> **TASK STATEMENT**: How do the lines below between the ones holding "R4: 1.2k (AGND, N011) -> 1.2k (N008, N013)" and "XT3: 8MHz (N007, U3/XIN) -> none", inclusive, read? Give them again exactly, with no other lines.

> **RECORDED INFORMATION**:
---

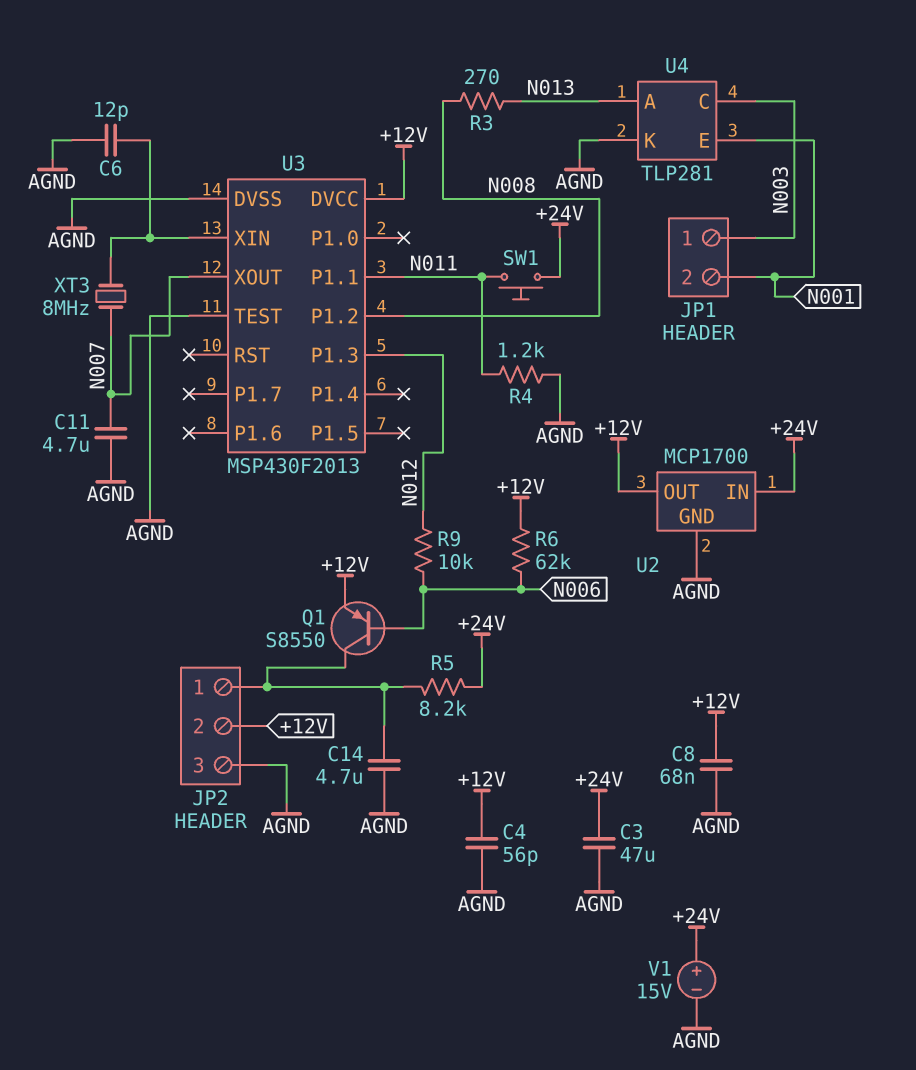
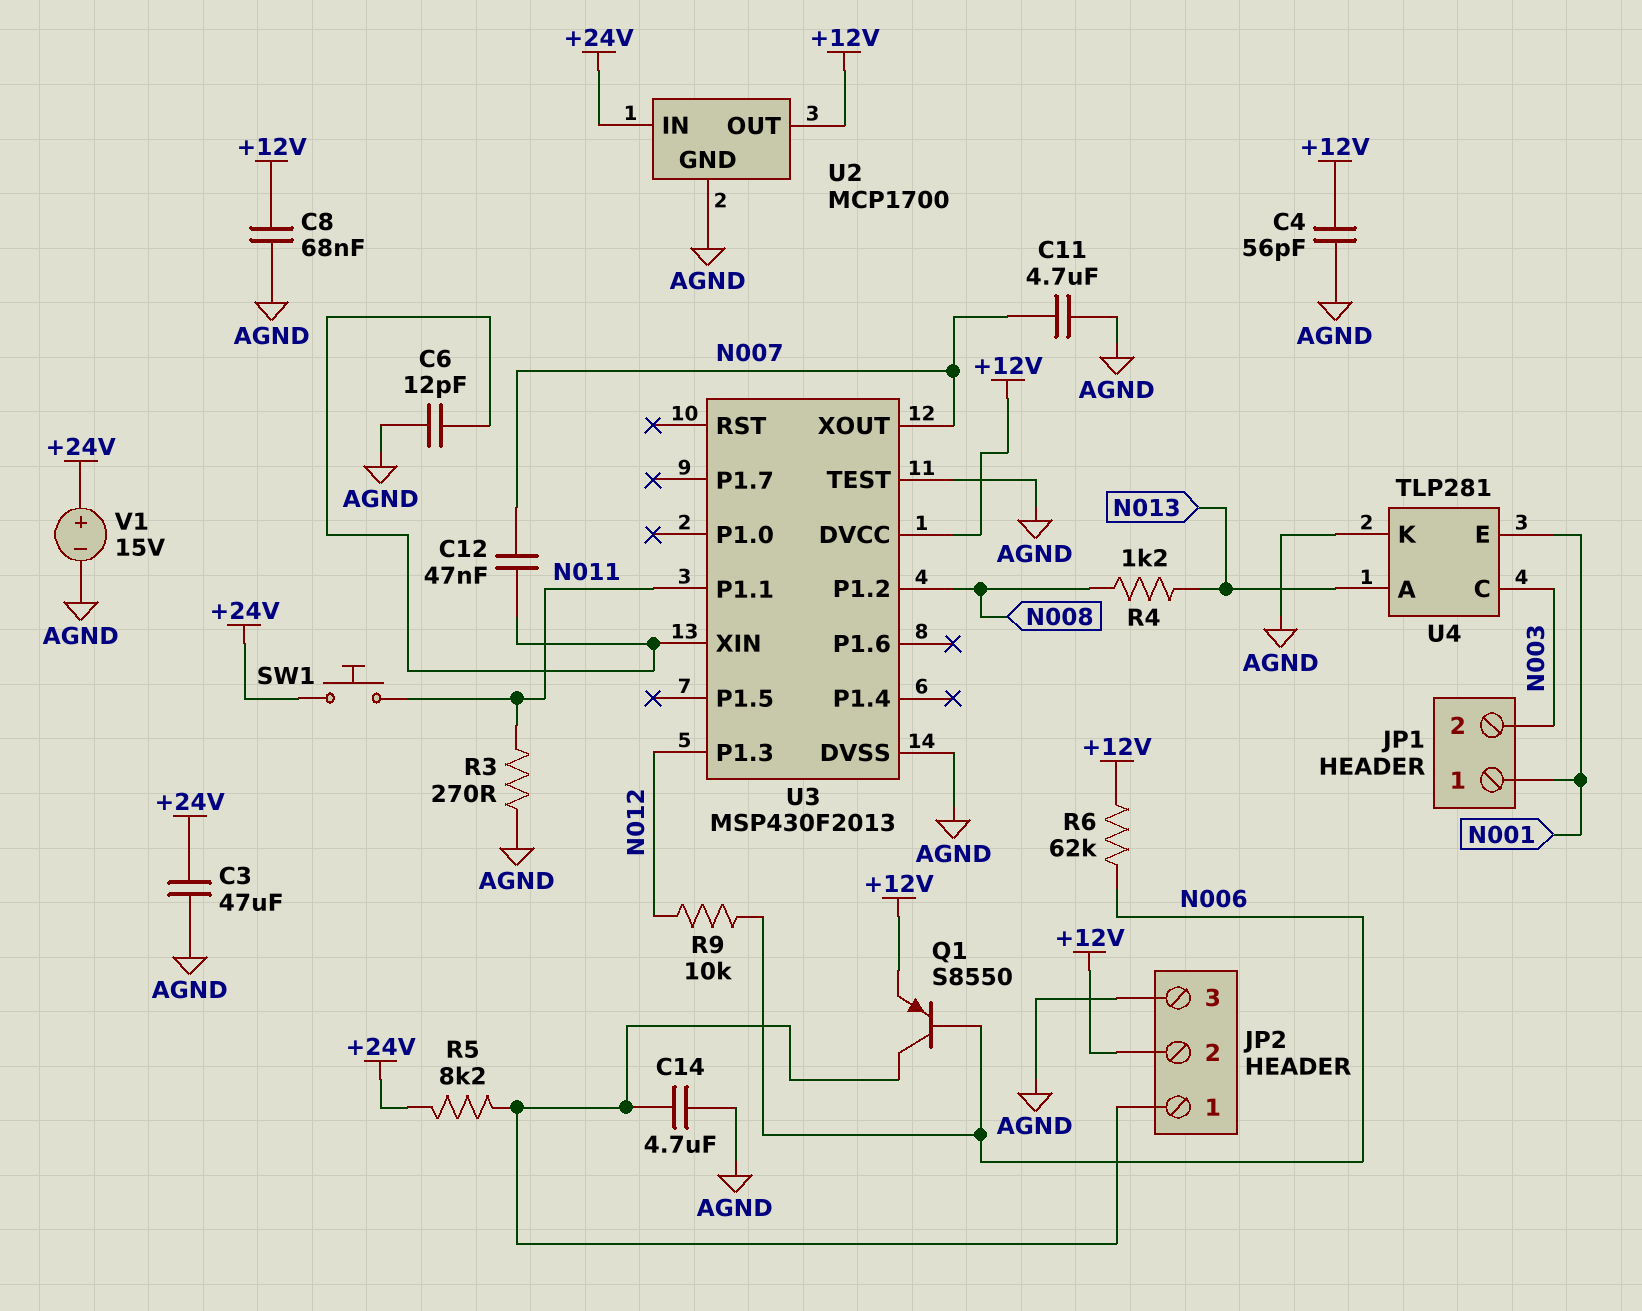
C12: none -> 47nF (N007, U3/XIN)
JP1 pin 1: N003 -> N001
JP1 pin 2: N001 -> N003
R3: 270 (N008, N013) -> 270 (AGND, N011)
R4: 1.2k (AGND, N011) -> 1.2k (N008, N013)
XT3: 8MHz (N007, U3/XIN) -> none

---

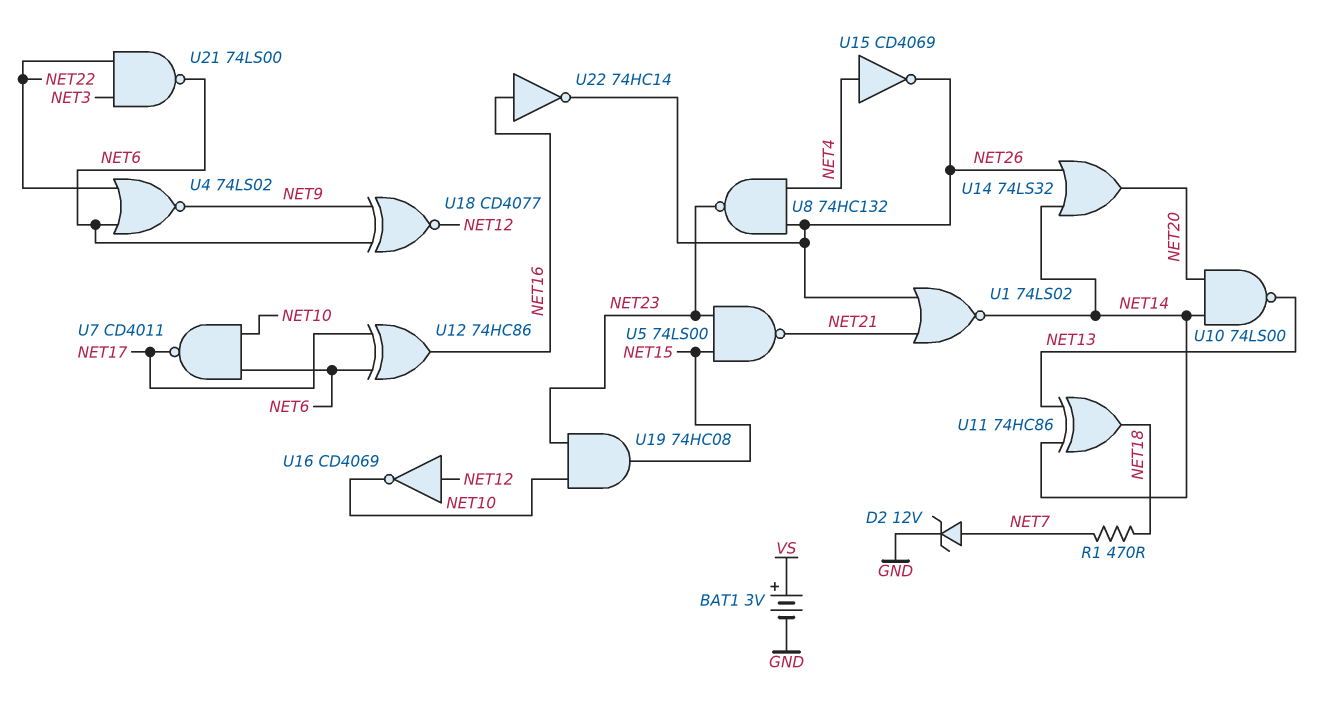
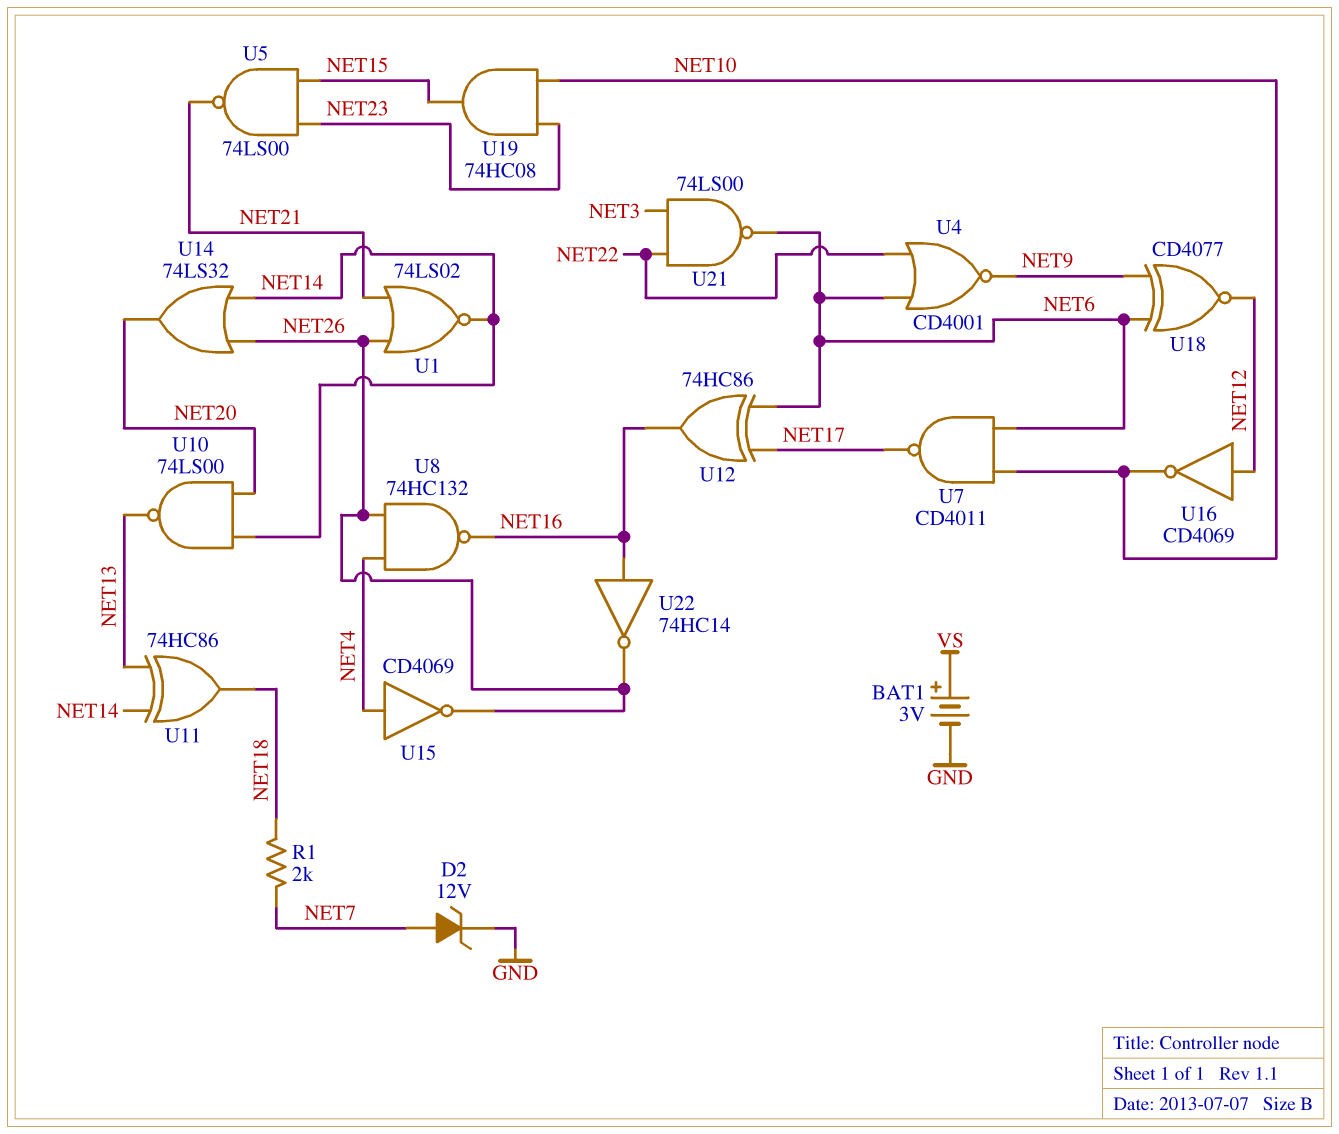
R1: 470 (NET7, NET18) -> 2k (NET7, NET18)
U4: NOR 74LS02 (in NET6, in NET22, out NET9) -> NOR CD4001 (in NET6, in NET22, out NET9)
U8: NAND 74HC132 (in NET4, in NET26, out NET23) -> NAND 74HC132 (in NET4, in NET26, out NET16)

---

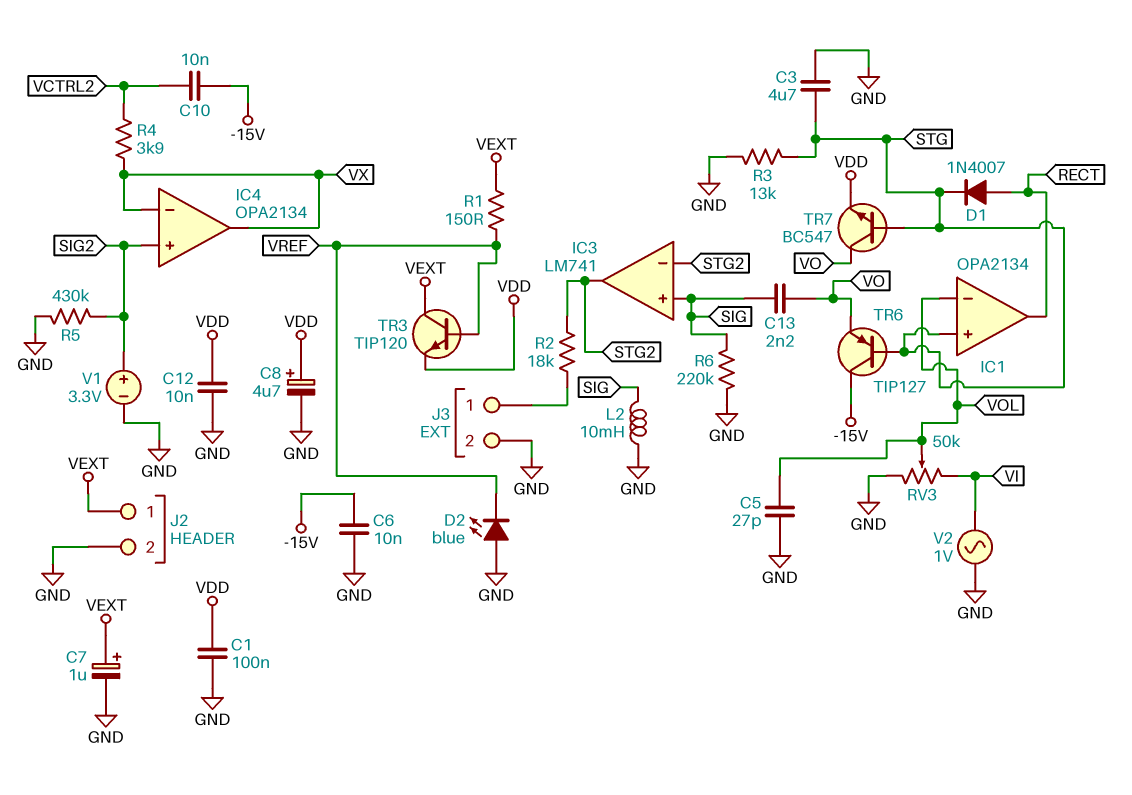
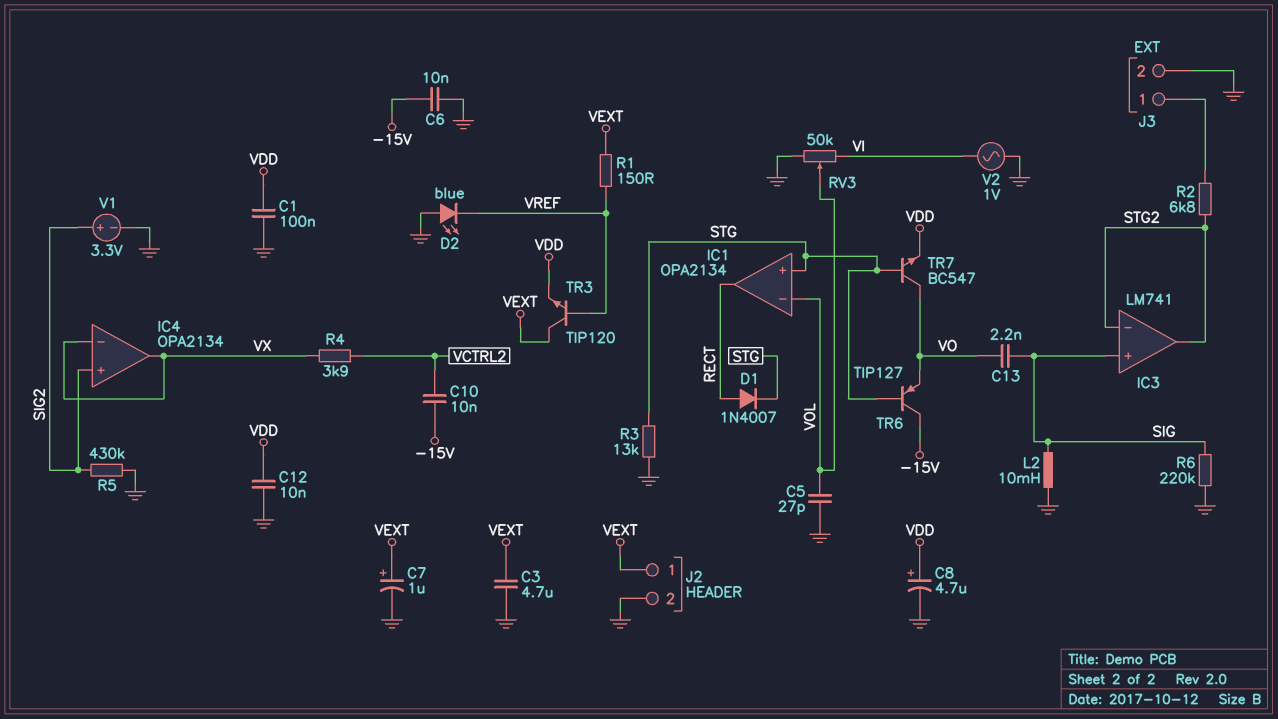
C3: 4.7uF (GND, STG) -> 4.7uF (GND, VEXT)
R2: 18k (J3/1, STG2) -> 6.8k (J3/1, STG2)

---

> **WRITTEN ANSWER**:
R4: 1.2k (AGND, N011) -> 1.2k (N008, N013)
XT3: 8MHz (N007, U3/XIN) -> none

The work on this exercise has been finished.